• _About this task_:
Although the data below holds other lines too, output only those from the line with "pink bowl [263, 449]" up to and including the line with "yellow lemon [495, 103]", exactly as they appear.

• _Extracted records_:
☆ ☆ ☆
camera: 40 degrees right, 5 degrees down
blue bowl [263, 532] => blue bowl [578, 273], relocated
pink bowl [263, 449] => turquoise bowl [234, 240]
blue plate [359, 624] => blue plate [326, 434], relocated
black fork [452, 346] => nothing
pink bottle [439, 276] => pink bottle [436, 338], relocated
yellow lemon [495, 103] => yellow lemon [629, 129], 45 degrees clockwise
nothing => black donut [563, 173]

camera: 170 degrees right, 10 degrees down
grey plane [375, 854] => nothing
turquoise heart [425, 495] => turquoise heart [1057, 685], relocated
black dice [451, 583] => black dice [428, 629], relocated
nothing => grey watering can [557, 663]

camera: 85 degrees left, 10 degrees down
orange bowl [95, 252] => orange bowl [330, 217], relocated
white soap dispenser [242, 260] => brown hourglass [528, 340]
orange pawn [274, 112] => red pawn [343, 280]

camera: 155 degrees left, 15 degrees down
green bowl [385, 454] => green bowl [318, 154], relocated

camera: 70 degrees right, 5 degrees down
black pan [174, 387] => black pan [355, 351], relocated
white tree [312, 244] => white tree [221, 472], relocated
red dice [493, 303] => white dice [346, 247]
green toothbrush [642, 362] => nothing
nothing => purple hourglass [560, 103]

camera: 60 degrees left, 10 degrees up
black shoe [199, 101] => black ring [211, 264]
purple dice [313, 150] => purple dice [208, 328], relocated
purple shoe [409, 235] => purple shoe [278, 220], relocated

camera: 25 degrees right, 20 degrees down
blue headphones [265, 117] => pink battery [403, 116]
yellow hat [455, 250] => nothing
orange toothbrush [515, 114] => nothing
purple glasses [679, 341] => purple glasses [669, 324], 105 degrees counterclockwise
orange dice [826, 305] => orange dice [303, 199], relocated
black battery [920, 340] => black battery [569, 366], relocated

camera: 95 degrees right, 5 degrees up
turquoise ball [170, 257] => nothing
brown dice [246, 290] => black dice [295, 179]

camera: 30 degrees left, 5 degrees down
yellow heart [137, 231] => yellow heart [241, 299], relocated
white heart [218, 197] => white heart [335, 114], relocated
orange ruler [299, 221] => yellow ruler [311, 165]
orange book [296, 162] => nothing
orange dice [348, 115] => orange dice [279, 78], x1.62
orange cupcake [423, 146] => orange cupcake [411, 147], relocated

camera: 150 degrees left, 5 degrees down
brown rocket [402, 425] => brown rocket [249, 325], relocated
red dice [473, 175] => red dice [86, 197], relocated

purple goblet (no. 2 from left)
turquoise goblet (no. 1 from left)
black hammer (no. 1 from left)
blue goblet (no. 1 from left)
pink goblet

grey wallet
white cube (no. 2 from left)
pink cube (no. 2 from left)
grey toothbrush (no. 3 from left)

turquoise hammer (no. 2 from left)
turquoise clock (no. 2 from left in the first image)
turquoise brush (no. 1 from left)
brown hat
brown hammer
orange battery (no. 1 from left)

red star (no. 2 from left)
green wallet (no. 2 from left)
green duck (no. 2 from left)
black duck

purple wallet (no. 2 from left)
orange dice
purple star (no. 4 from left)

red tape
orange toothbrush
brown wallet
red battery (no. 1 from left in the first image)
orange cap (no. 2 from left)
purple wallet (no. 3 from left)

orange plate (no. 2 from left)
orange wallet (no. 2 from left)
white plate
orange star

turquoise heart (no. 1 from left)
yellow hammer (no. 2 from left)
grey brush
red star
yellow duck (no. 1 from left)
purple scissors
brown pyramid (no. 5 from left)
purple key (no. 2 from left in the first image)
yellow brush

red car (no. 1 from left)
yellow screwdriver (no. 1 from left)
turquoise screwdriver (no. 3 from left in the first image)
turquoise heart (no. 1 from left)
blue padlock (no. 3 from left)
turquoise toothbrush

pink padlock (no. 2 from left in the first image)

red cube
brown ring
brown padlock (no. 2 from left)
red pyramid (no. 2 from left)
☆ ☆ ☆
• _Expected answer_:
pink bowl [263, 449] => turquoise bowl [234, 240]
blue plate [359, 624] => blue plate [326, 434], relocated
black fork [452, 346] => nothing
pink bottle [439, 276] => pink bottle [436, 338], relocated
yellow lemon [495, 103] => yellow lemon [629, 129], 45 degrees clockwise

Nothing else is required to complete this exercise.